_TASK DIRECTIONS_
Reproduce each line from the records that holds "turned".
%%
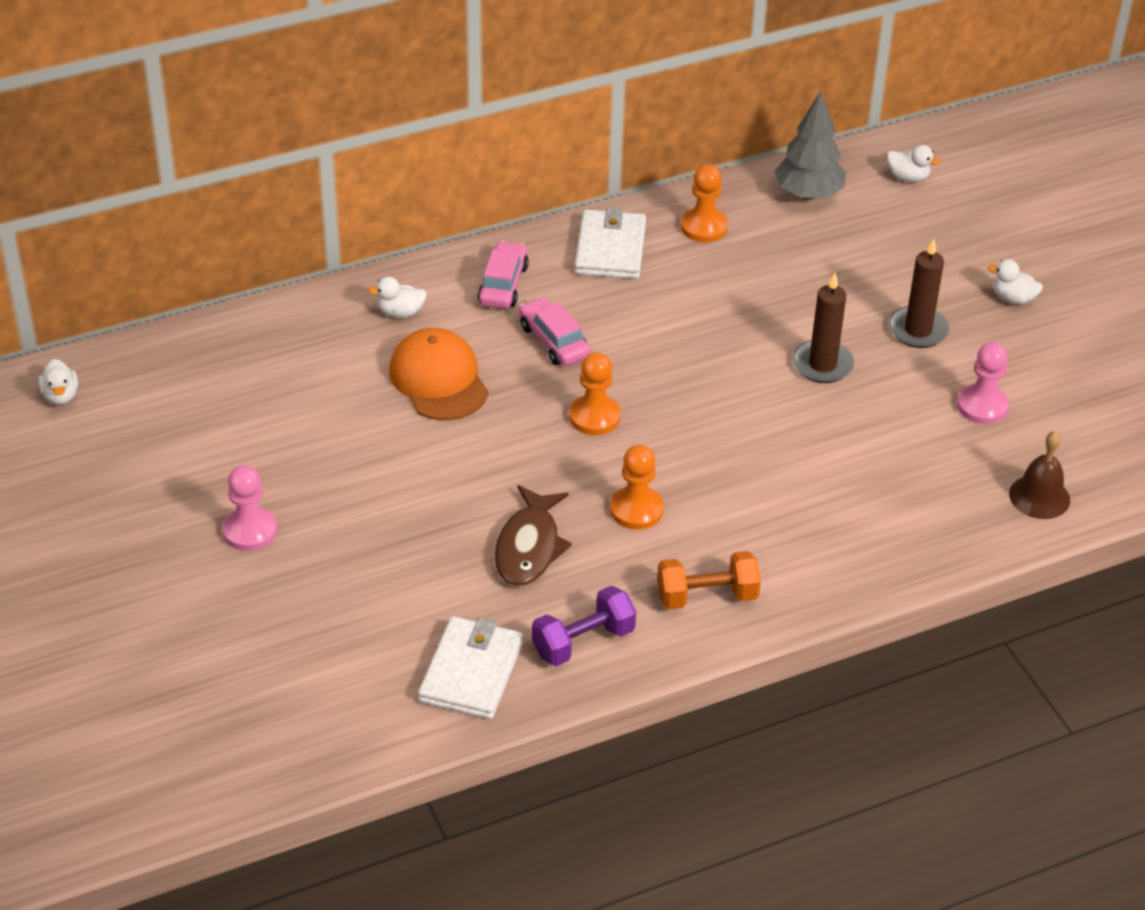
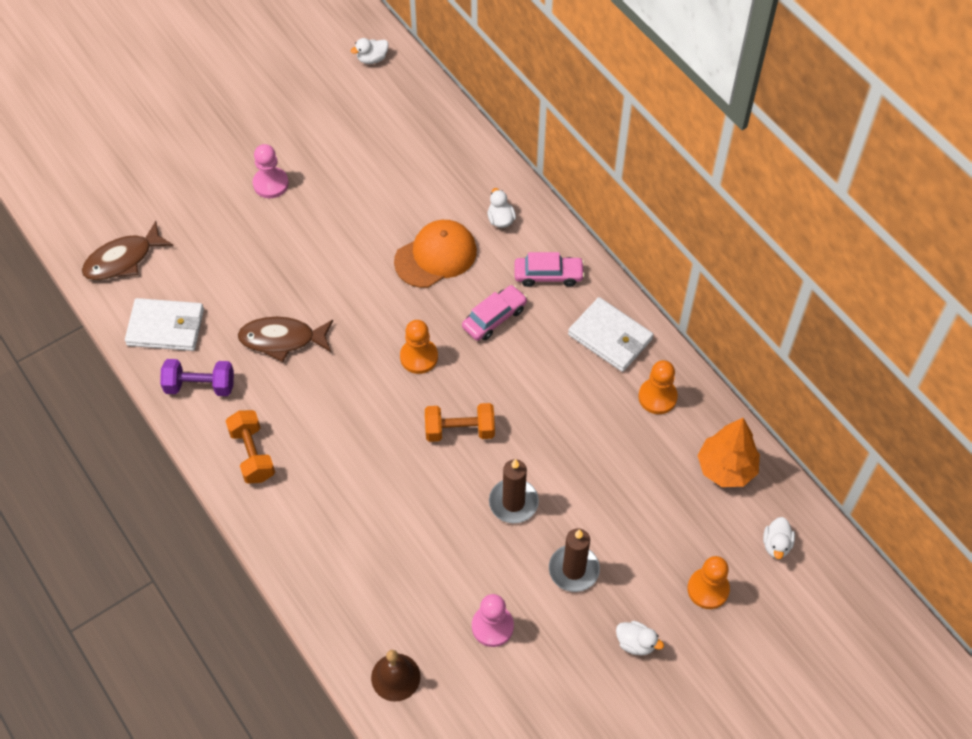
camera: 80 degrees right, 15 degrees up
(330, 714) = (123, 260): none -> brown fish
(583, 642) = (200, 386): purple dumbbell -> purple dumbbell turned 45 degrees counterclockwise
(610, 249) = (610, 337): white wallet -> white wallet turned 45 degrees clockwise
(636, 510) = (329, 398): orange pawn -> orange pawn (708, 589)
(713, 395) = (460, 430): none -> orange dumbbell
(808, 194) = (726, 468): grey tree -> orange tree
(1013, 298) = (635, 643): white duck -> white duck turned 105 degrees clockwise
%%
_COMPLETED EXERCISE_
(583, 642) = (200, 386): purple dumbbell -> purple dumbbell turned 45 degrees counterclockwise
(610, 249) = (610, 337): white wallet -> white wallet turned 45 degrees clockwise
(1013, 298) = (635, 643): white duck -> white duck turned 105 degrees clockwise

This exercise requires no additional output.